▼
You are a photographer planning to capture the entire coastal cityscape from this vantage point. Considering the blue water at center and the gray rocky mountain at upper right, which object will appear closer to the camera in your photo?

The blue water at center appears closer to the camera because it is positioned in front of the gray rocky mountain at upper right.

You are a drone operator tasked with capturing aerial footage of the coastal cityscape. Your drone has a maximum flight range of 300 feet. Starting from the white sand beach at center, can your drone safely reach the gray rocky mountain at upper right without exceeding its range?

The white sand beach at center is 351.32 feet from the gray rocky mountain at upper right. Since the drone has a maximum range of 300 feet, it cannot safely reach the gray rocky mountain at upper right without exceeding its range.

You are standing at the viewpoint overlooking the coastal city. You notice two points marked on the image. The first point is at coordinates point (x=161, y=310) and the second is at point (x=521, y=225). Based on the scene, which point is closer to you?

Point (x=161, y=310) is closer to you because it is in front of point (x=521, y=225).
▲
▼
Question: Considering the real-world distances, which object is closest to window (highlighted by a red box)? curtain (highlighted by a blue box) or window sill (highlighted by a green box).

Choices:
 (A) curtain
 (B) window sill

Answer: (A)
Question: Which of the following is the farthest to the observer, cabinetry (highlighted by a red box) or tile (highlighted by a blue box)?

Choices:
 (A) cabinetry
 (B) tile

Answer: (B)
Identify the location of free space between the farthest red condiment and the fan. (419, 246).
▲
Rewrite the material from the line with "Question: Considering the" to the line with "Identify the location", swapping every "highlighted" for "marked" and leaving the rest untouched.

--- Solution to this exercise ---
Question: Considering the real-world distances, which object is closest to window (marked by a red box)? curtain (marked by a blue box) or window sill (marked by a green box).

Choices:
 (A) curtain
 (B) window sill

Answer: (A)
Question: Which of the following is the farthest to the observer, cabinetry (marked by a red box) or tile (marked by a blue box)?

Choices:
 (A) cabinetry
 (B) tile

Answer: (B)
Identify the location of free space between the farthest red condiment and the fan. (419, 246).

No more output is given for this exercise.